* [DATA]:
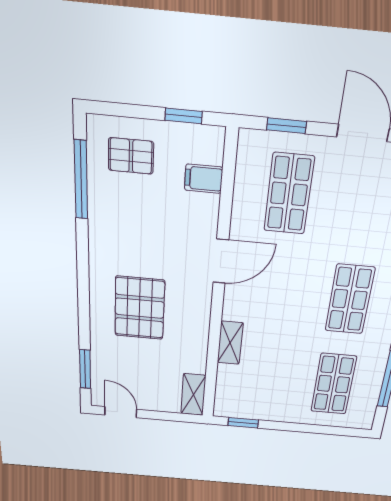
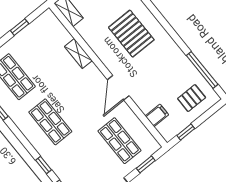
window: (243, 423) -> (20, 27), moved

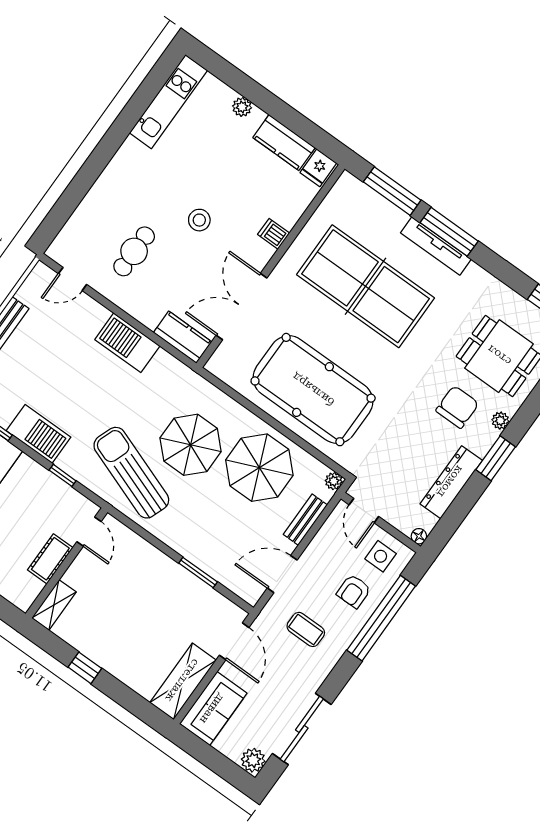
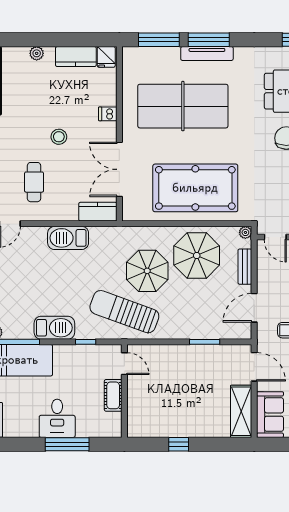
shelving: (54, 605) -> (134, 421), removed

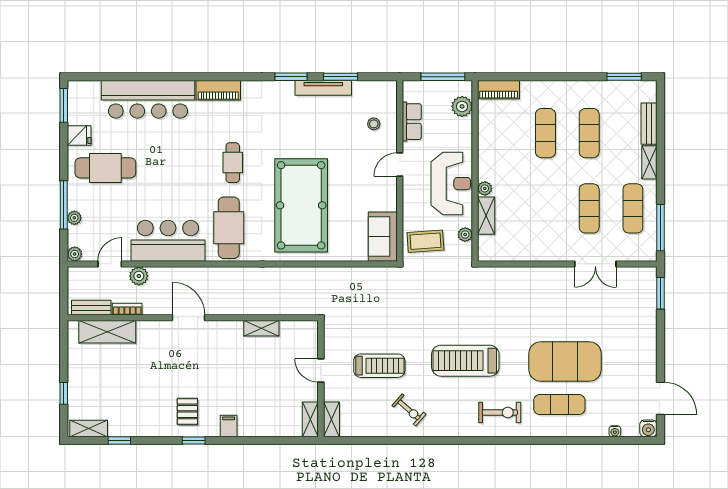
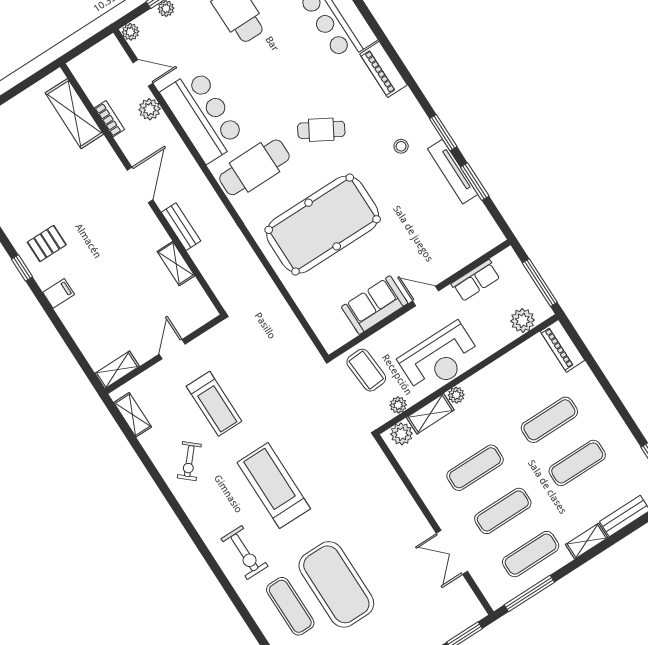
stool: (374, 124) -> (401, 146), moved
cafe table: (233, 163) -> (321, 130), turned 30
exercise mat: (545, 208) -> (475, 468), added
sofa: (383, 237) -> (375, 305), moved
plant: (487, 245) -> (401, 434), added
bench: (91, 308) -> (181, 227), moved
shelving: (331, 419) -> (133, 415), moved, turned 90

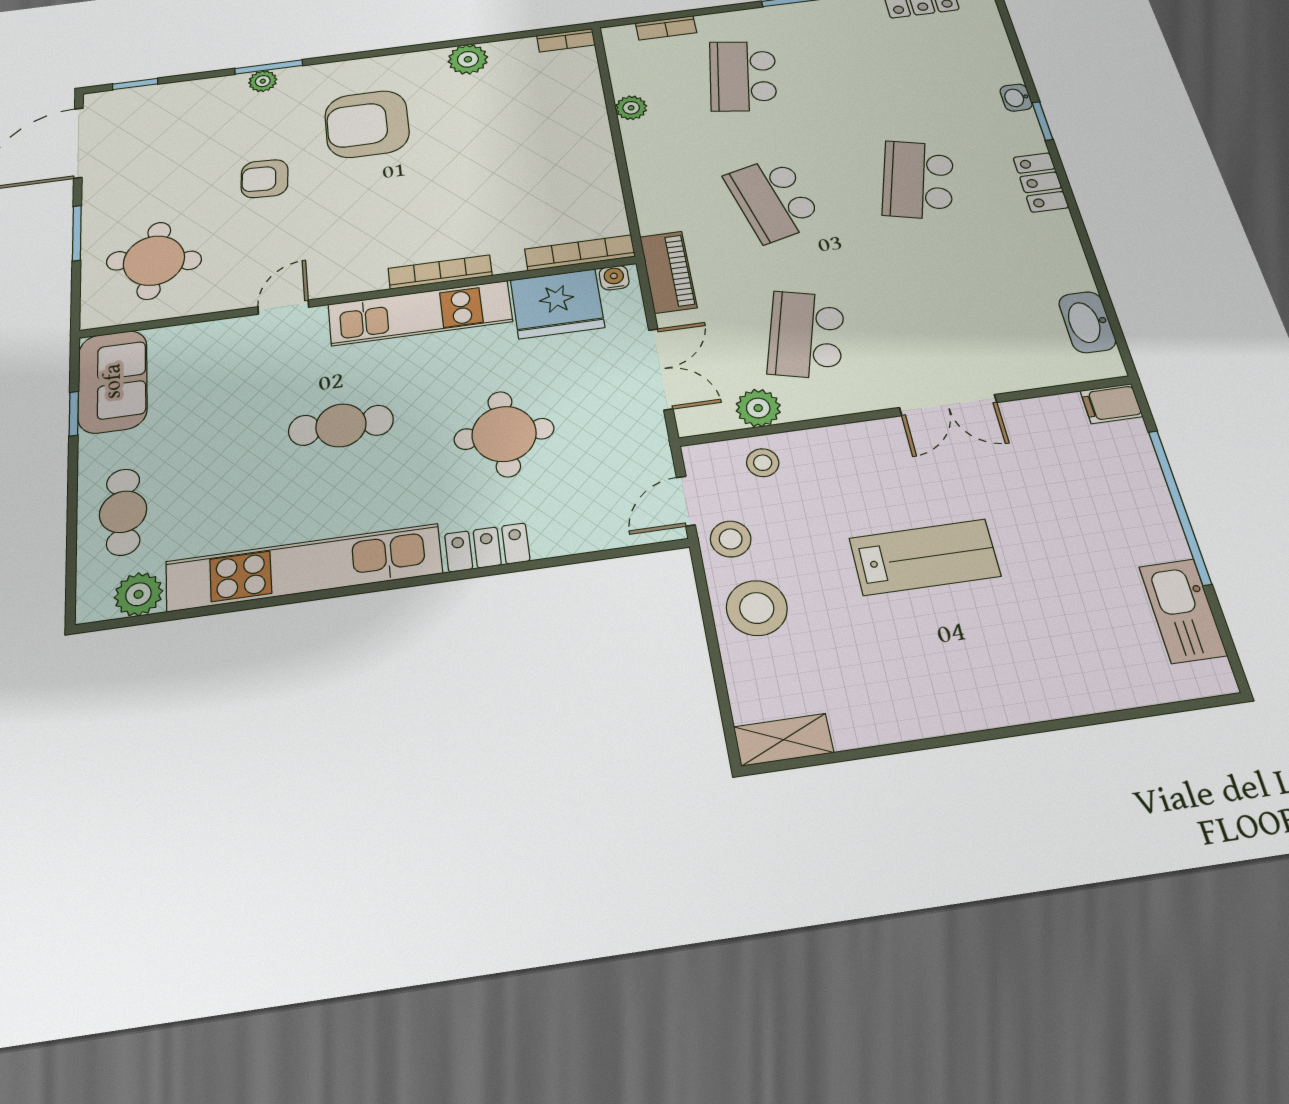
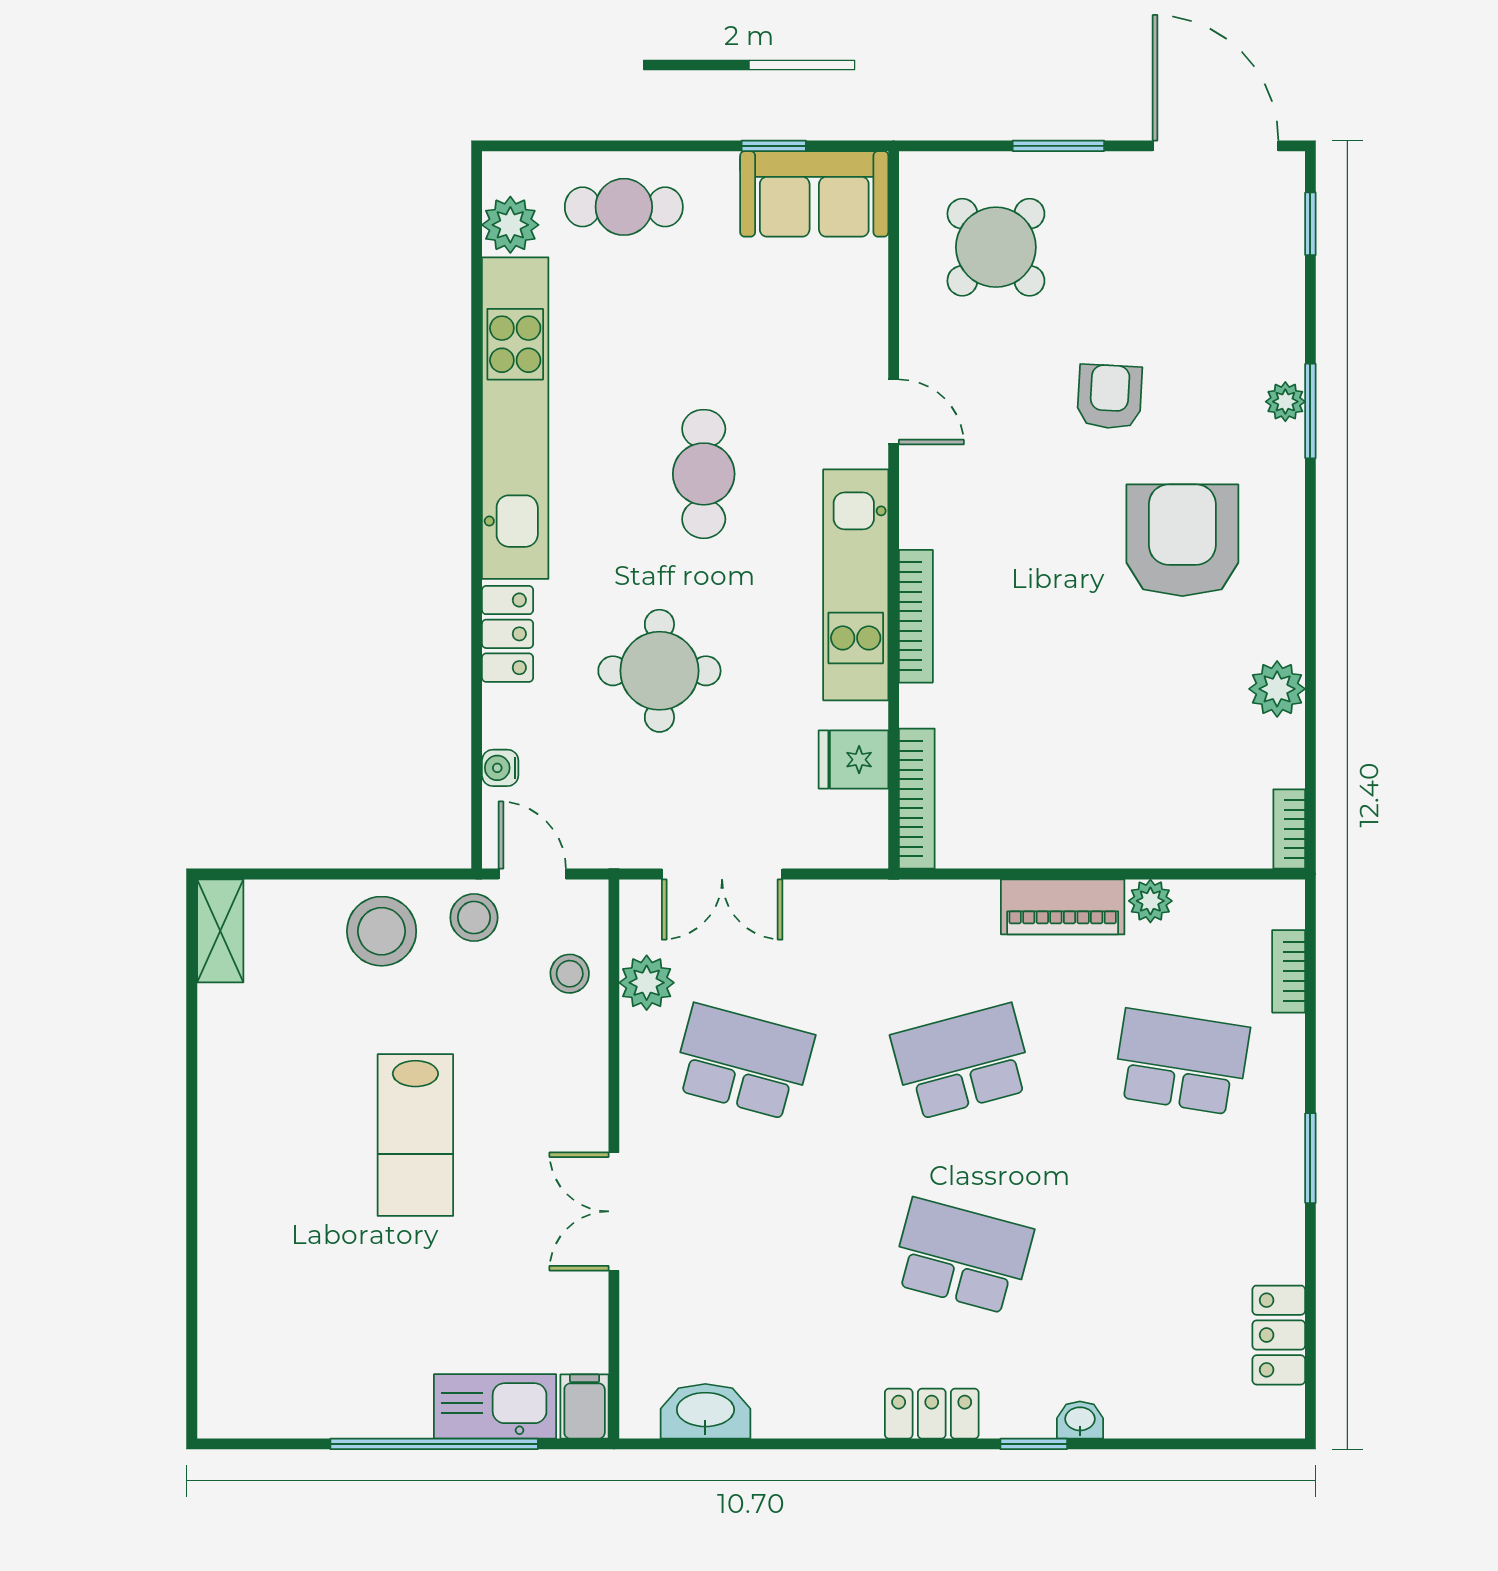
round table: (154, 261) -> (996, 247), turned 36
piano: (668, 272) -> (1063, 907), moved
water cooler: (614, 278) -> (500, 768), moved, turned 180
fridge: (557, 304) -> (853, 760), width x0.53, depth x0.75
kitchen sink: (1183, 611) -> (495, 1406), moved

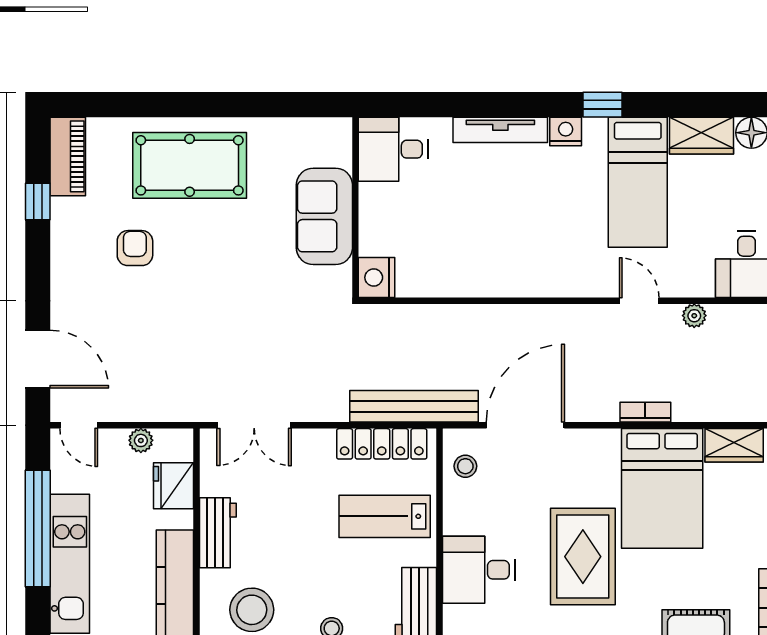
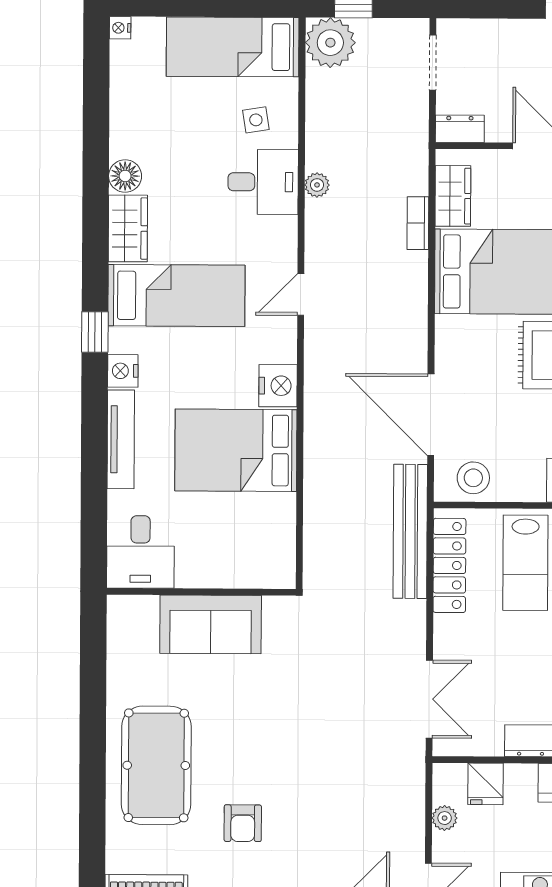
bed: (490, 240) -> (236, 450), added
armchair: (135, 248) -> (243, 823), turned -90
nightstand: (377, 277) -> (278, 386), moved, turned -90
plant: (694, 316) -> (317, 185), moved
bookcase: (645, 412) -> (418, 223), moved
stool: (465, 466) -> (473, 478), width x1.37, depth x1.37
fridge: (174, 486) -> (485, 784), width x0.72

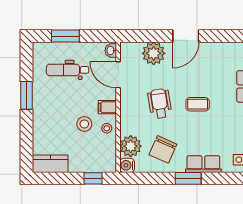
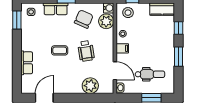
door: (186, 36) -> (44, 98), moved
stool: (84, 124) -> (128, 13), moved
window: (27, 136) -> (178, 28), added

* [TASK PROMPT]:
Copy nothing but the lines above from the one with "sofa: (383, 237) -> (375, 305), moved" to the one with "water cooler: (614, 278)", inclusive, word for word. Leave every picture out.

* [RESPONSE FOR THIS EXERCISE]:
sofa: (383, 237) -> (375, 305), moved
plant: (487, 245) -> (401, 434), added
bench: (91, 308) -> (181, 227), moved
shelving: (331, 419) -> (133, 415), moved, turned 90

round table: (154, 261) -> (996, 247), turned 36
piano: (668, 272) -> (1063, 907), moved
water cooler: (614, 278) -> (500, 768), moved, turned 180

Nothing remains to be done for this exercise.